(Data records)

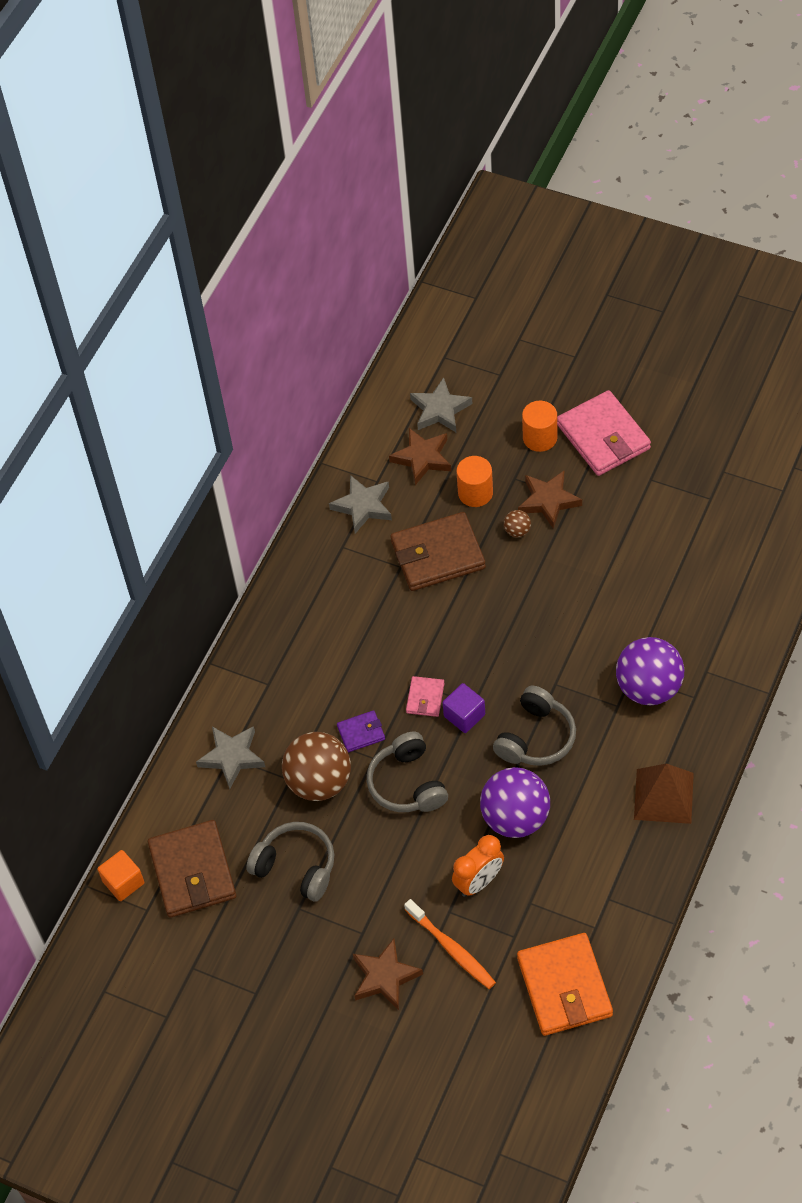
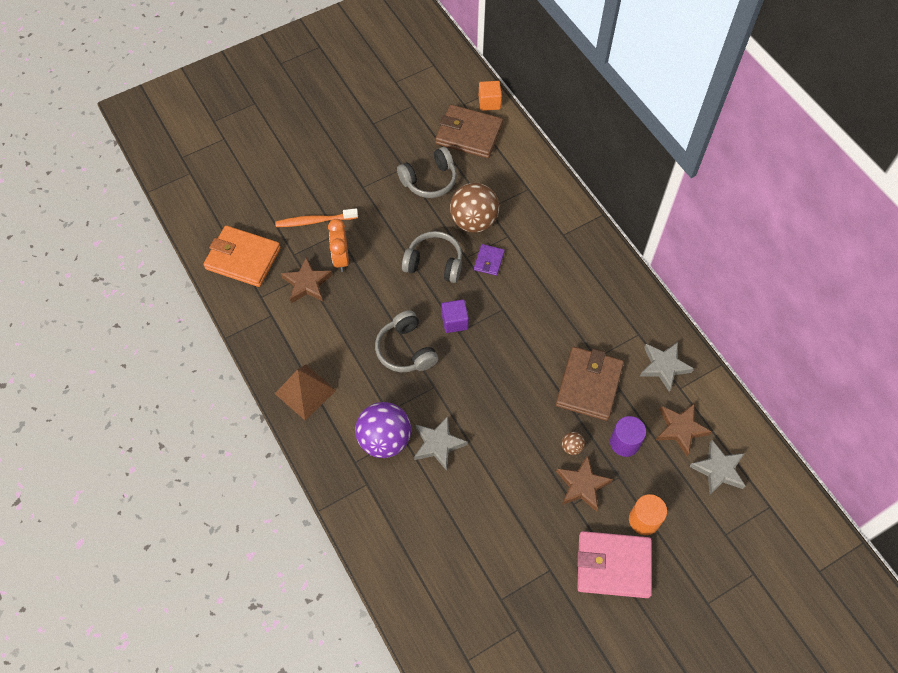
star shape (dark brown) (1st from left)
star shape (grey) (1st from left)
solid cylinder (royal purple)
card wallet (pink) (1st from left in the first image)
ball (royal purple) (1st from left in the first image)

■ **Work instructions**:
Nothing but the lines from the one that contains "card wallet (pink)" through the last line of the entries should appear in your reply, each repeated exactly.

■ **Answer to the problem**:
card wallet (pink) (1st from left in the first image)
ball (royal purple) (1st from left in the first image)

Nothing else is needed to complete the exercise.